§ Problem requirements
All lines in the material below that hold "TEMP" should be found and copied.

§ Extracted entries
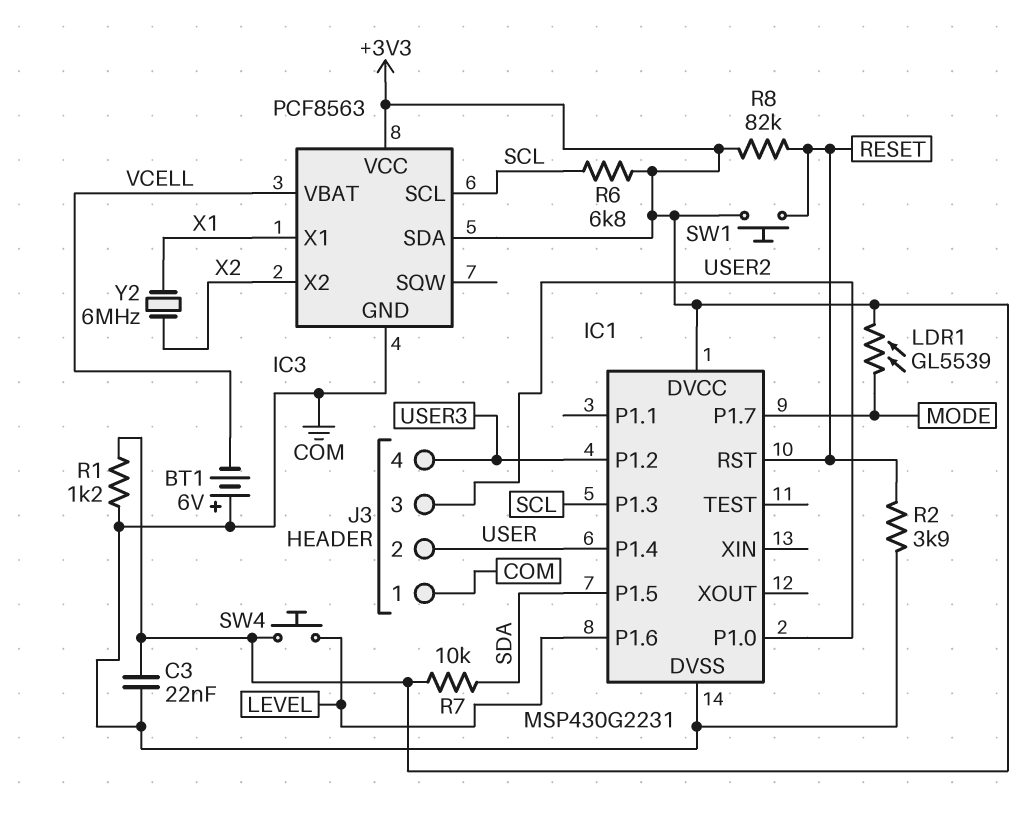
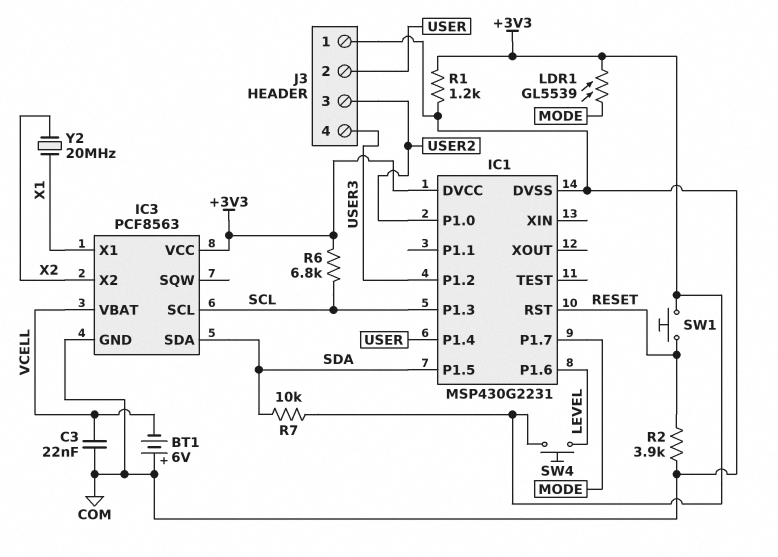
C3: 22nF (+3V3, COM) -> 22nF (COM, VCELL)
IC3 pin SDA: +3V3 -> SDA
R8: 82k (+3V3, RESET) -> none
Y2: 6MHz (X1, X2) -> 20MHz (X1, X2)

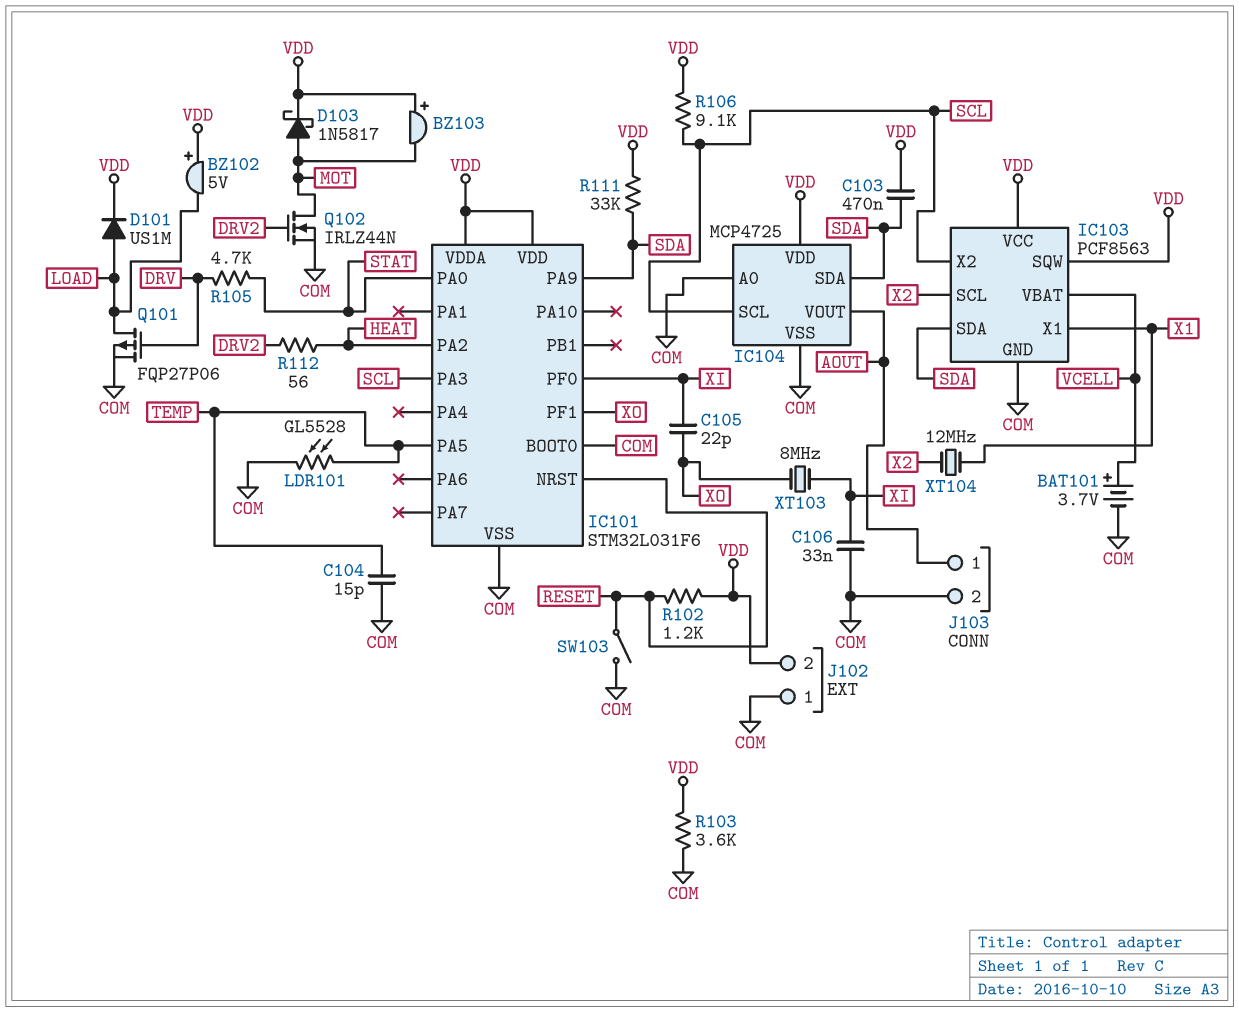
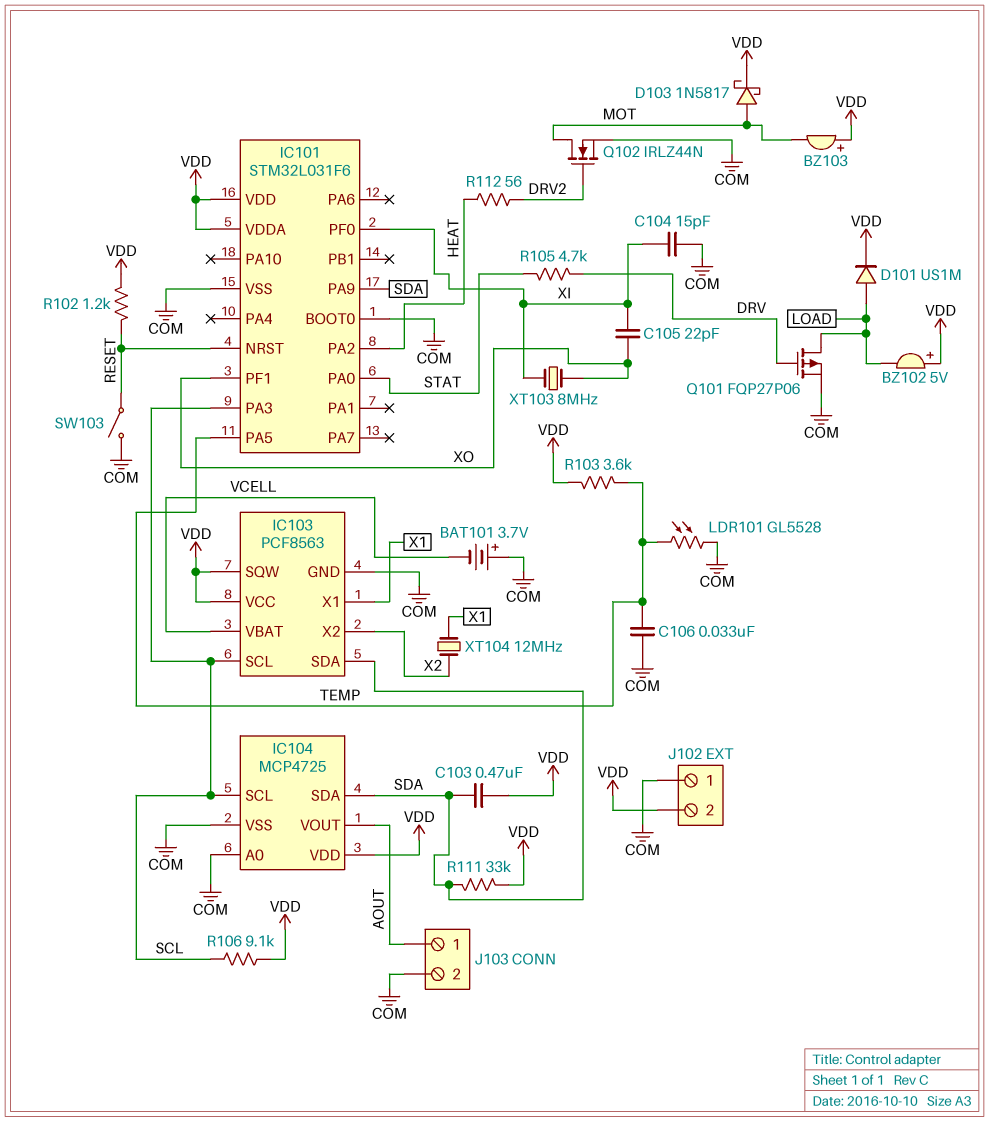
BAT101: 3.7V (plus VCELL, minus COM) -> 3.7V (plus COM, minus VCELL)
C104: 15pF (COM, TEMP) -> 15pF (COM, XI)
C106: 33nF (COM, XI) -> 33nF (COM, TEMP)
IC103 pin SCL: X2 -> SCL
IC103 pin X2: SCL -> X2
R103: 3.6k (COM, VDD) -> 3.6k (TEMP, VDD)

§ Answer space
C104: 15pF (COM, TEMP) -> 15pF (COM, XI)
C106: 33nF (COM, XI) -> 33nF (COM, TEMP)
R103: 3.6k (COM, VDD) -> 3.6k (TEMP, VDD)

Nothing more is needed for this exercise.